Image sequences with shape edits
┌──

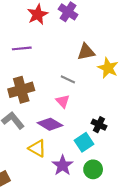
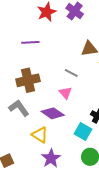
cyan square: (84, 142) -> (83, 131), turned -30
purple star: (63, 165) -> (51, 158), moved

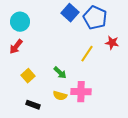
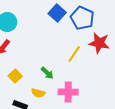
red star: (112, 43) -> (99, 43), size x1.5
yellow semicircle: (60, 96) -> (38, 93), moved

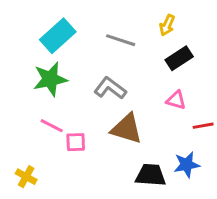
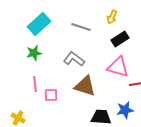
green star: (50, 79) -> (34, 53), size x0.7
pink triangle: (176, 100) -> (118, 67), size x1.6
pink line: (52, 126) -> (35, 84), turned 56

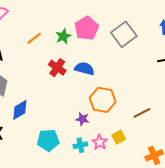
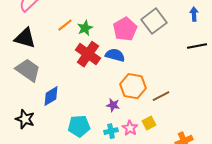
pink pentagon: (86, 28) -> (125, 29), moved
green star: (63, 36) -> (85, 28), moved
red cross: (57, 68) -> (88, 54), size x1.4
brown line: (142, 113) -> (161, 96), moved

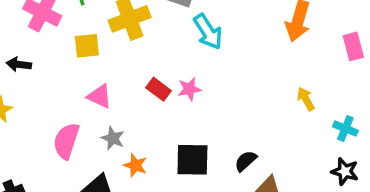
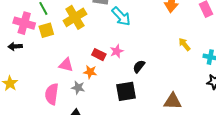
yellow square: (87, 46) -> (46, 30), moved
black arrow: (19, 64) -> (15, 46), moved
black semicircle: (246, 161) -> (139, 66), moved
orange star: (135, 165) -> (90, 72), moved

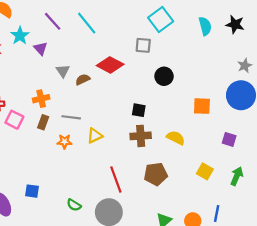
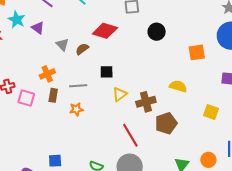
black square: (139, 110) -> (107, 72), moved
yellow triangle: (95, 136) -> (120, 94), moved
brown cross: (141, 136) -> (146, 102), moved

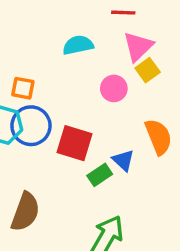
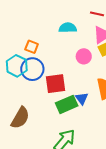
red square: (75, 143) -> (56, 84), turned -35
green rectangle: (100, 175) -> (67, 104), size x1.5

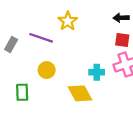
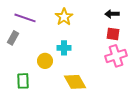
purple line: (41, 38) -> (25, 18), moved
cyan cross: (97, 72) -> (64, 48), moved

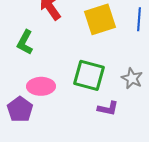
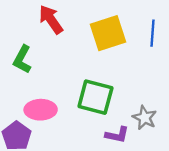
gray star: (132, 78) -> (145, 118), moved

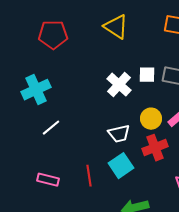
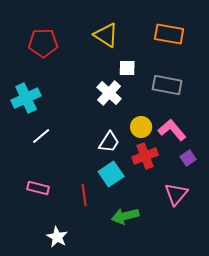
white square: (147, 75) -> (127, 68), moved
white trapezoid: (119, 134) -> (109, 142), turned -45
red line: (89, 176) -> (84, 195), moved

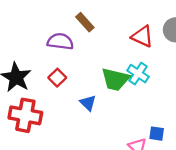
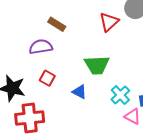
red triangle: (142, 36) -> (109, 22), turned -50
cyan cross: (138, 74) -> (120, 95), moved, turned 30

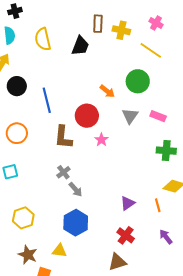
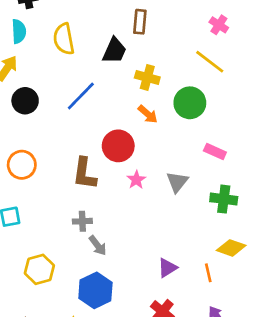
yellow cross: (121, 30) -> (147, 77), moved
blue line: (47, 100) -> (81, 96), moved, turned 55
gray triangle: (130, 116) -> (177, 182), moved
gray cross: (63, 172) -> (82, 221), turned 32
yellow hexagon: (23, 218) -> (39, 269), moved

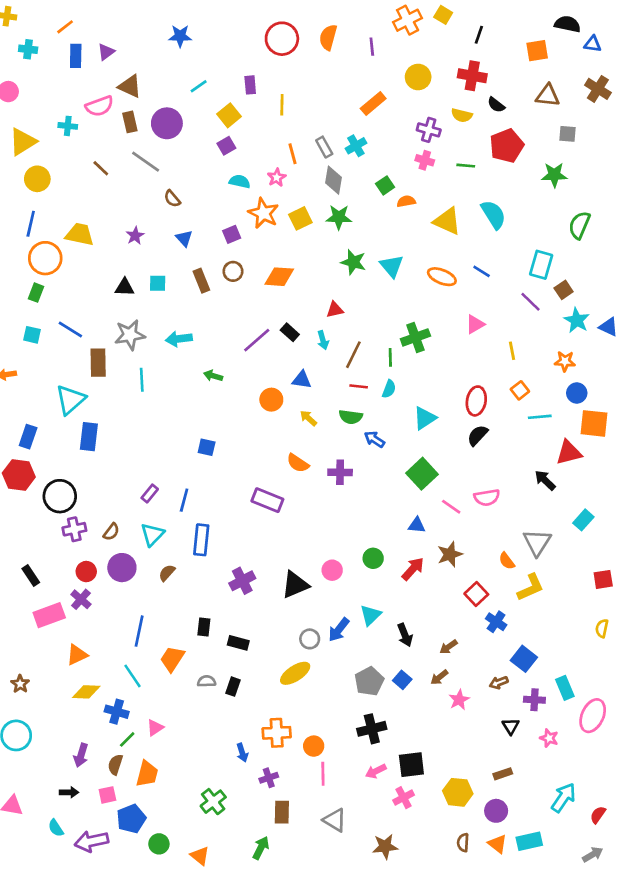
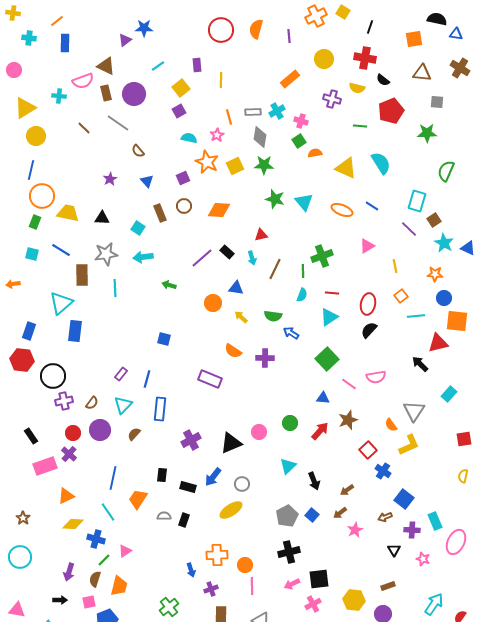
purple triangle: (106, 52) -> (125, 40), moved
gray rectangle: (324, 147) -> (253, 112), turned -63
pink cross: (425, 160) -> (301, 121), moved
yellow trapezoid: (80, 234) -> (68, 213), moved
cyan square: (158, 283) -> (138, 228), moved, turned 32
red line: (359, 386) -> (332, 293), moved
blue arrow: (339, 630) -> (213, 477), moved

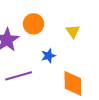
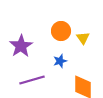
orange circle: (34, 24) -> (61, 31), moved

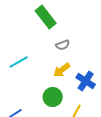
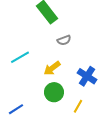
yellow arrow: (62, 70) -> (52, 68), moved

└──

* [PROBLEM DETAILS]:
Identify every line above that includes the word "cyan", and show those lines.

* [ANSWER SECTION]:
cyan square: (84, 142) -> (83, 131), turned -30
cyan cross: (97, 72) -> (64, 48), moved
cyan cross: (138, 74) -> (120, 95), moved, turned 30
cyan square: (158, 283) -> (138, 228), moved, turned 32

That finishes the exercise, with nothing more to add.